##### Record set
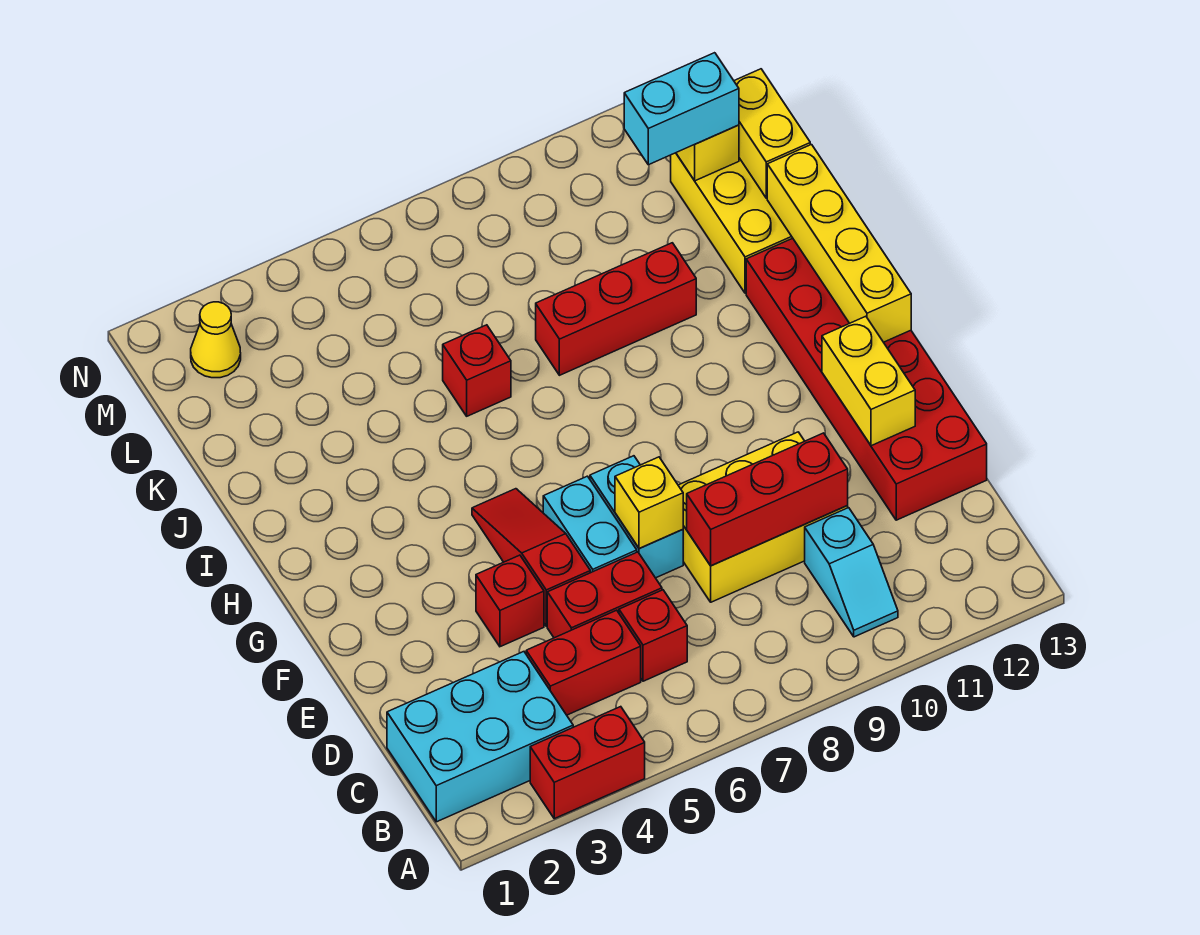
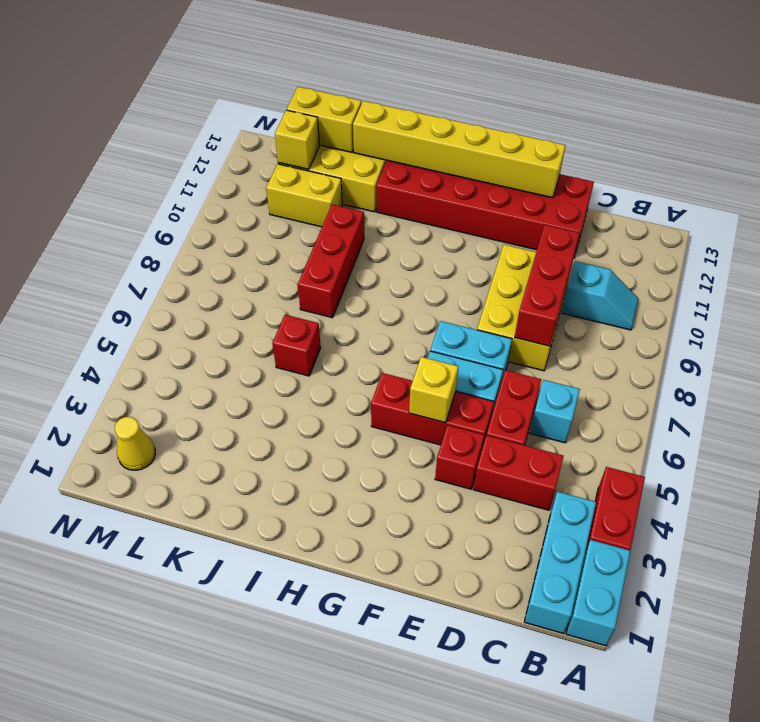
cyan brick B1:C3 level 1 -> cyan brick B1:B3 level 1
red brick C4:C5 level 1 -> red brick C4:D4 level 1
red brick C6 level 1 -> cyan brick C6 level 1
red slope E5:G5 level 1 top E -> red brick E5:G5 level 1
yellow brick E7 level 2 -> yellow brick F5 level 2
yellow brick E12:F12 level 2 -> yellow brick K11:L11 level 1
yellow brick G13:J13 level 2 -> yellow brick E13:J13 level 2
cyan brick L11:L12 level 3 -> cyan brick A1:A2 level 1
##########
▶ Instructions for the task: Everything in the records should be repeated exactly except the images.

▶ Written solution:
cyan brick B1:C3 level 1 -> cyan brick B1:B3 level 1
red brick C4:C5 level 1 -> red brick C4:D4 level 1
red brick C6 level 1 -> cyan brick C6 level 1
red slope E5:G5 level 1 top E -> red brick E5:G5 level 1
yellow brick E7 level 2 -> yellow brick F5 level 2
yellow brick E12:F12 level 2 -> yellow brick K11:L11 level 1
yellow brick G13:J13 level 2 -> yellow brick E13:J13 level 2
cyan brick L11:L12 level 3 -> cyan brick A1:A2 level 1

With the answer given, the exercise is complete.